ABOUT THIS TASK: What lines below contain the string "fountain"? List them all.

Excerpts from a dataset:
-*-*-

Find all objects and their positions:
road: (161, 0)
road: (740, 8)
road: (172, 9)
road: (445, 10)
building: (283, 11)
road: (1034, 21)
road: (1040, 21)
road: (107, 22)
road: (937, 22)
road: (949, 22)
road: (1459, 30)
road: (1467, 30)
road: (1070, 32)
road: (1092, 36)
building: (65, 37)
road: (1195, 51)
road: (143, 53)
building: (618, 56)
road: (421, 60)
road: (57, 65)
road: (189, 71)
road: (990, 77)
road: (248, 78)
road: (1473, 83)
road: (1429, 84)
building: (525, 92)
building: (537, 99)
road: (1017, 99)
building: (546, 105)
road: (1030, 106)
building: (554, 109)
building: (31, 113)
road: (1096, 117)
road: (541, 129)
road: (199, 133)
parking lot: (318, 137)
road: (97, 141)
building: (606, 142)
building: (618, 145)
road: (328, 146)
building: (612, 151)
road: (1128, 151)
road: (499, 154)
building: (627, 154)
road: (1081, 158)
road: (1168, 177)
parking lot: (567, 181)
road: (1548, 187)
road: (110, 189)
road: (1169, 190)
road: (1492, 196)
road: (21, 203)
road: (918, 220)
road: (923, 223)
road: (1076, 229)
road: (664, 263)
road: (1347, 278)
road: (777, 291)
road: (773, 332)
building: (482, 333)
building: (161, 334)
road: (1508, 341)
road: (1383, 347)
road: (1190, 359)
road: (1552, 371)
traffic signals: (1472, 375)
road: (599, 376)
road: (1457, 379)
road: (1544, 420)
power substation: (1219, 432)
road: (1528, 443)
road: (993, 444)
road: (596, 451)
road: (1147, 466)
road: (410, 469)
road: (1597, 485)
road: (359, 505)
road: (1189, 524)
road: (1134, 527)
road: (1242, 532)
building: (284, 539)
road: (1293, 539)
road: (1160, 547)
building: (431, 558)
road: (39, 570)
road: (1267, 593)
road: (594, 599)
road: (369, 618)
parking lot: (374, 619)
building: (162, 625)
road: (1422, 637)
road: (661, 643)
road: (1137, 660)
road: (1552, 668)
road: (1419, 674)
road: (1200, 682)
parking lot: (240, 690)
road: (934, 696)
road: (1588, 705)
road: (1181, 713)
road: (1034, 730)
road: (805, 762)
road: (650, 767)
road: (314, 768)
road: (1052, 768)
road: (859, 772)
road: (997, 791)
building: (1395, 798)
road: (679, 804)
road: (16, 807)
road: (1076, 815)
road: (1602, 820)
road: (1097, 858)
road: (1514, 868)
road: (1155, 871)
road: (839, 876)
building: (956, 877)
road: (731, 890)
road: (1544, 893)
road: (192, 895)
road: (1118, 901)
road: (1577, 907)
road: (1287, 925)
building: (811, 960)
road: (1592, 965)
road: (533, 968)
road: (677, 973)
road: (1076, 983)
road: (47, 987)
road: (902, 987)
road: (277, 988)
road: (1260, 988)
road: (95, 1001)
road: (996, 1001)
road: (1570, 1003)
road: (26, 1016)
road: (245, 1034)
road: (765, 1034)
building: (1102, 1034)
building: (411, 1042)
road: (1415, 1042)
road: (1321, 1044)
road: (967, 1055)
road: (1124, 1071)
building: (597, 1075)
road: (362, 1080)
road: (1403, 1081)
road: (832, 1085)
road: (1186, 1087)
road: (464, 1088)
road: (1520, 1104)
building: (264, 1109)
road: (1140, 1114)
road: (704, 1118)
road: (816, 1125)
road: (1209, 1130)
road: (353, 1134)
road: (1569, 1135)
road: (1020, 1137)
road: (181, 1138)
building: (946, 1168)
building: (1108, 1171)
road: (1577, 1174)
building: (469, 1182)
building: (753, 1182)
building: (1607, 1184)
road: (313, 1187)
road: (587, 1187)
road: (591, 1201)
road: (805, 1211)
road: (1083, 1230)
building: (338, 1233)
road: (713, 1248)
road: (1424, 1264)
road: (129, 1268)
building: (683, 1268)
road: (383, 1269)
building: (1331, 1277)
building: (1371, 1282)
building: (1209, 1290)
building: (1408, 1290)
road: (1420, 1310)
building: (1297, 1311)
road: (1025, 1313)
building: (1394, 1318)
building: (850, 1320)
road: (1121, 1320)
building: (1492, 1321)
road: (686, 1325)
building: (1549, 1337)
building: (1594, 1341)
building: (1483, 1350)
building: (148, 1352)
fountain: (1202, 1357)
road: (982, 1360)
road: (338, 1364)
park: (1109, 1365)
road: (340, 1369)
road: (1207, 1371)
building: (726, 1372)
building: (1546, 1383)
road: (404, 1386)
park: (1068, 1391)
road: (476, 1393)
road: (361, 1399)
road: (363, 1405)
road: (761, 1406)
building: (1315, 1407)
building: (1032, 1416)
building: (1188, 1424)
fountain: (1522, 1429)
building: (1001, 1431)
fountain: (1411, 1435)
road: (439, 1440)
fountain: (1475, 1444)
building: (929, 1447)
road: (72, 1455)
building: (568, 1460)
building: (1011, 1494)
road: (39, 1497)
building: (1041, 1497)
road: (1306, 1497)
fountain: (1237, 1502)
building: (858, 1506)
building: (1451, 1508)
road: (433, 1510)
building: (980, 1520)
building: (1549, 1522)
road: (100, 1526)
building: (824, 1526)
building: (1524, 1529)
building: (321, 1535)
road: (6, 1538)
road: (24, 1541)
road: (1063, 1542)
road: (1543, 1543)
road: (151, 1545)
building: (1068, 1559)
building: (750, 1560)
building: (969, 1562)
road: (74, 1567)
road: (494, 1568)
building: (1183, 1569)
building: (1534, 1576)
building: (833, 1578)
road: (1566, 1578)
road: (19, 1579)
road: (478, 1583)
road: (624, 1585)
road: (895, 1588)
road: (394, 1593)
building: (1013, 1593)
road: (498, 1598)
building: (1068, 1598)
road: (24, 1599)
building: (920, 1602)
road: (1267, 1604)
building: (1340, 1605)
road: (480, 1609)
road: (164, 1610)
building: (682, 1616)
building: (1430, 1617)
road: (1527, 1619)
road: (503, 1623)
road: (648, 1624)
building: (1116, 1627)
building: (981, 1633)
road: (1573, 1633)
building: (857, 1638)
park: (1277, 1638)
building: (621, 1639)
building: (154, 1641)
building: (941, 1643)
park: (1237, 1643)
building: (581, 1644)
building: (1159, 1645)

-*-*-

SOLVED PROBLEM:
fountain: (1202, 1357)
fountain: (1522, 1429)
fountain: (1411, 1435)
fountain: (1475, 1444)
fountain: (1237, 1502)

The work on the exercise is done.